- _PROVIDED DATA_:
★ ★ ★ ★ ★ ★ ★

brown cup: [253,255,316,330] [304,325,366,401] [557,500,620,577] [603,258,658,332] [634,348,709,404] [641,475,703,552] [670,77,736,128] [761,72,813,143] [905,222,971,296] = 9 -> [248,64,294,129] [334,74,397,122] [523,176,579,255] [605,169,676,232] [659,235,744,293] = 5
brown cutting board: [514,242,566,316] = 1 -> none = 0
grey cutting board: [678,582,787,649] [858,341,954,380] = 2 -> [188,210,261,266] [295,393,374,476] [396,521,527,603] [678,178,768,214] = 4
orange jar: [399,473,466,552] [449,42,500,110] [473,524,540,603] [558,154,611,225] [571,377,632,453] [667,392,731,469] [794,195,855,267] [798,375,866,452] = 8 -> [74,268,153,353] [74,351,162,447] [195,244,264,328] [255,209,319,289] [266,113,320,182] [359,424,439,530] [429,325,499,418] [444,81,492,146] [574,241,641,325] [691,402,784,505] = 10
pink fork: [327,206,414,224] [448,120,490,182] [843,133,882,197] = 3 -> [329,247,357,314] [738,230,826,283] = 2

★ ★ ★ ★ ★ ★ ★

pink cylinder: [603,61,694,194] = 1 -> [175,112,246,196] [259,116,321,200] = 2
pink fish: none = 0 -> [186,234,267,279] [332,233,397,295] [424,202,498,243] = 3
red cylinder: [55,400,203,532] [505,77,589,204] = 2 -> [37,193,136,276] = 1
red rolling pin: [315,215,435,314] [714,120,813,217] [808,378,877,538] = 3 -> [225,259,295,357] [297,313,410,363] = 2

★ ★ ★ ★ ★ ★ ★

- _WORK TASK_:
Output exactly the lines of the material above from the one containing "brown cup: [253,255,316,330]" up to and including the one containing "grey cutting board: [678,582,787,649]".

- _FINISHED TASK_:
brown cup: [253,255,316,330] [304,325,366,401] [557,500,620,577] [603,258,658,332] [634,348,709,404] [641,475,703,552] [670,77,736,128] [761,72,813,143] [905,222,971,296] = 9 -> [248,64,294,129] [334,74,397,122] [523,176,579,255] [605,169,676,232] [659,235,744,293] = 5
brown cutting board: [514,242,566,316] = 1 -> none = 0
grey cutting board: [678,582,787,649] [858,341,954,380] = 2 -> [188,210,261,266] [295,393,374,476] [396,521,527,603] [678,178,768,214] = 4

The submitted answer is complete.